*** Task input

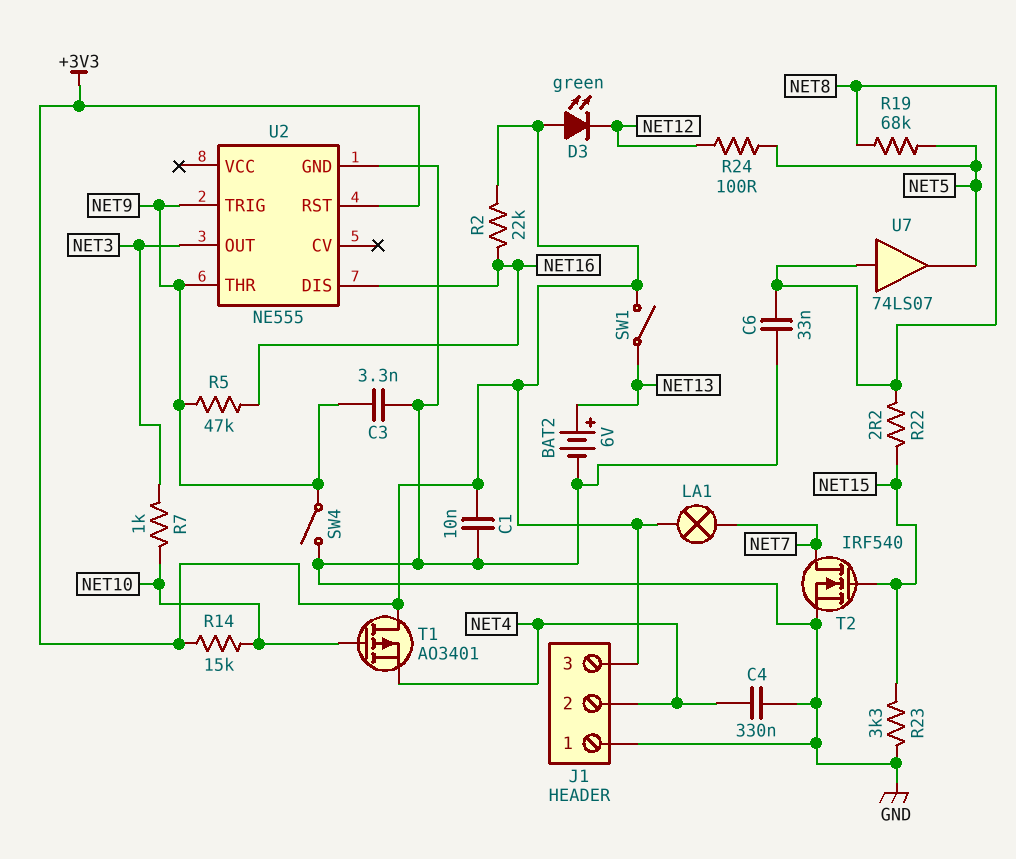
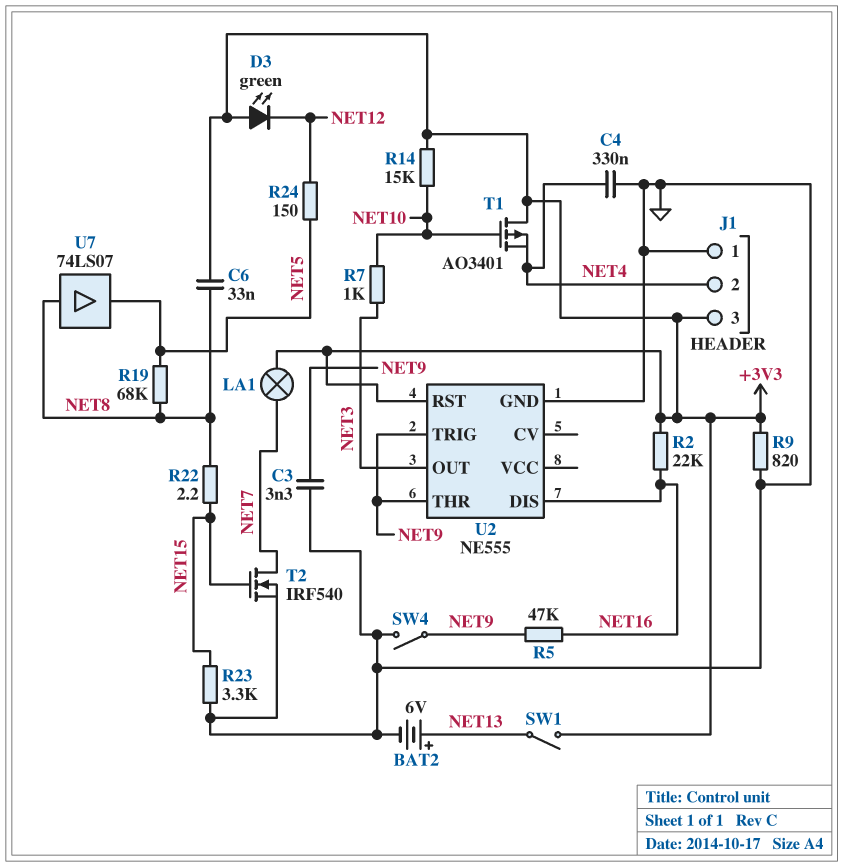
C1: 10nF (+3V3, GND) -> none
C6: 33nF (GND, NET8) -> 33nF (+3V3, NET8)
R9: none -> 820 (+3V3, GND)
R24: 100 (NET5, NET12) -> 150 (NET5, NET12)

******
*** Task input

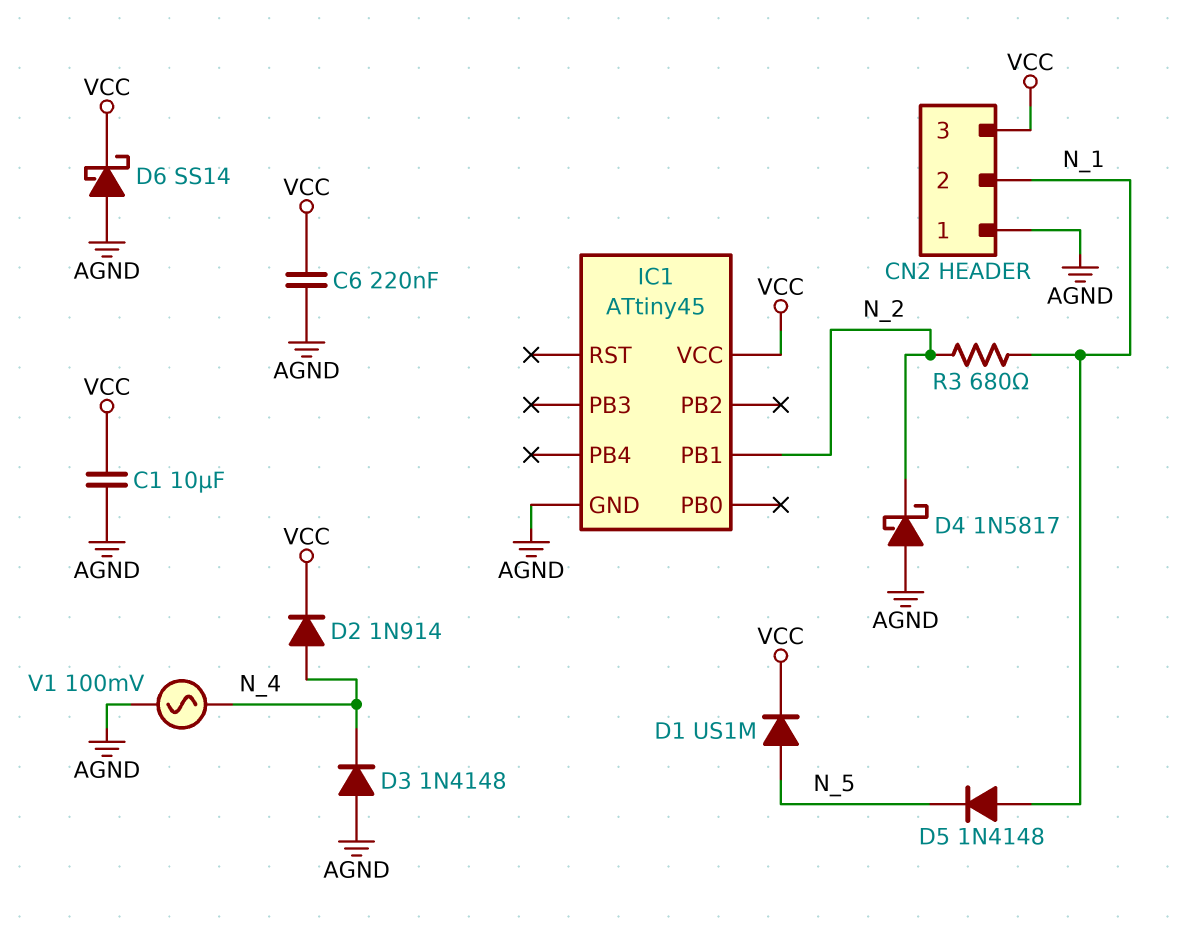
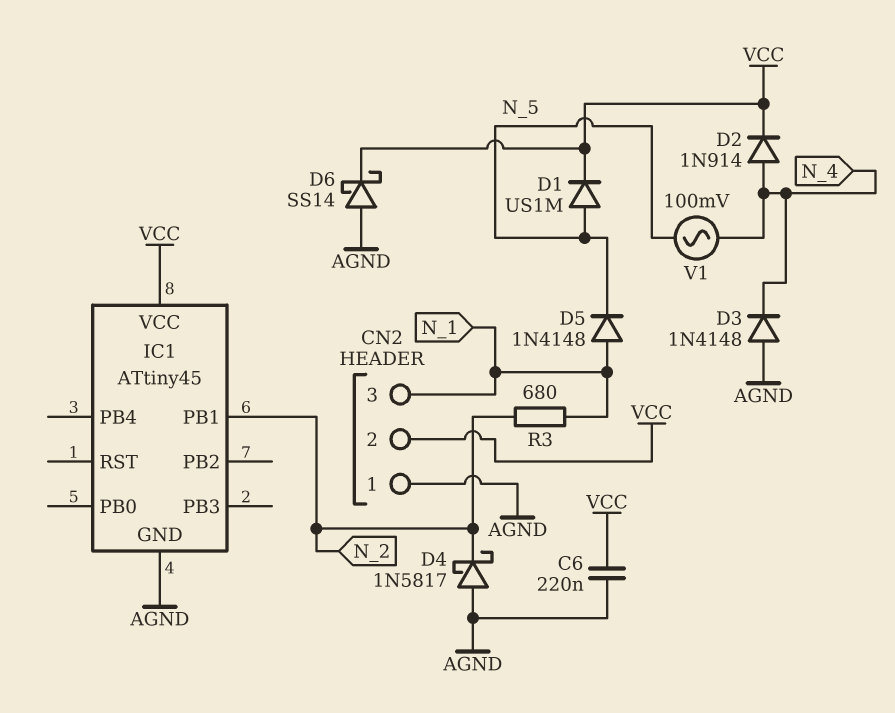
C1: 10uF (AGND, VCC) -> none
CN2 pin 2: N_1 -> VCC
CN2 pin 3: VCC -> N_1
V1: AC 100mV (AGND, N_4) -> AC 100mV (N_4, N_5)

******
*** Task input

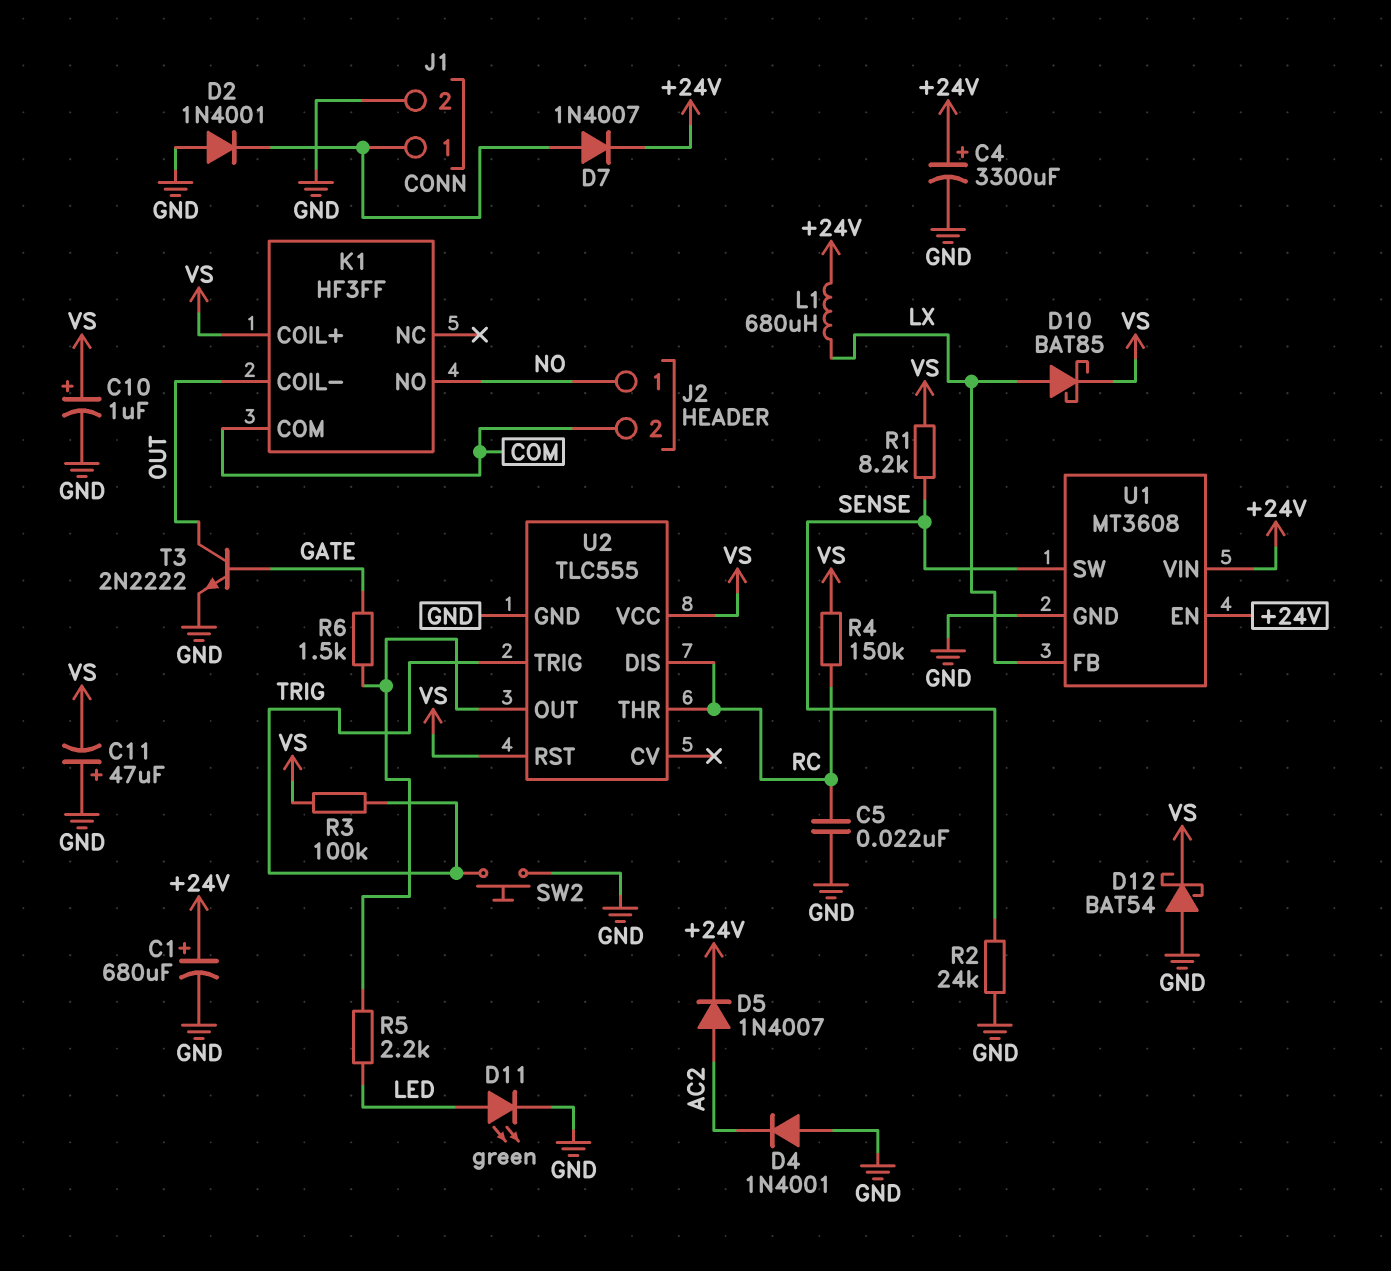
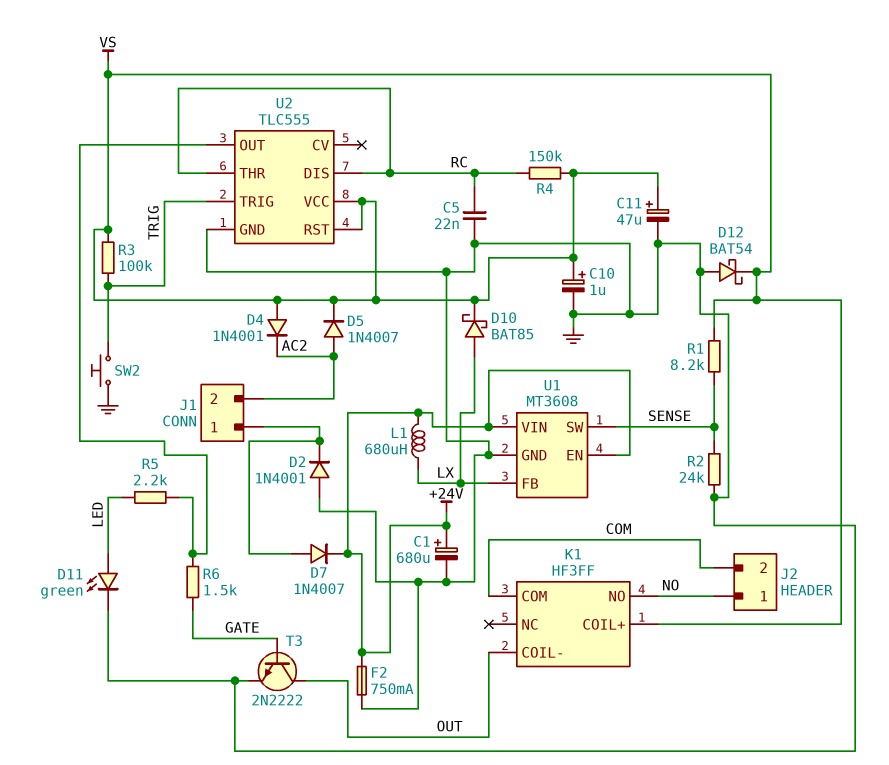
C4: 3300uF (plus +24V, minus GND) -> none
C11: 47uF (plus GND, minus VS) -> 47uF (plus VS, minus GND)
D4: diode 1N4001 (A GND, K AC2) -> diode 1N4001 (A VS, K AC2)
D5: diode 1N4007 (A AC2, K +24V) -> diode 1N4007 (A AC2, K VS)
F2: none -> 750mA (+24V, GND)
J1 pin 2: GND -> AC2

******

[Problem statement] Using the records above, state how many lines contain "plus"; a single number is the whole answer.

[The answer] 2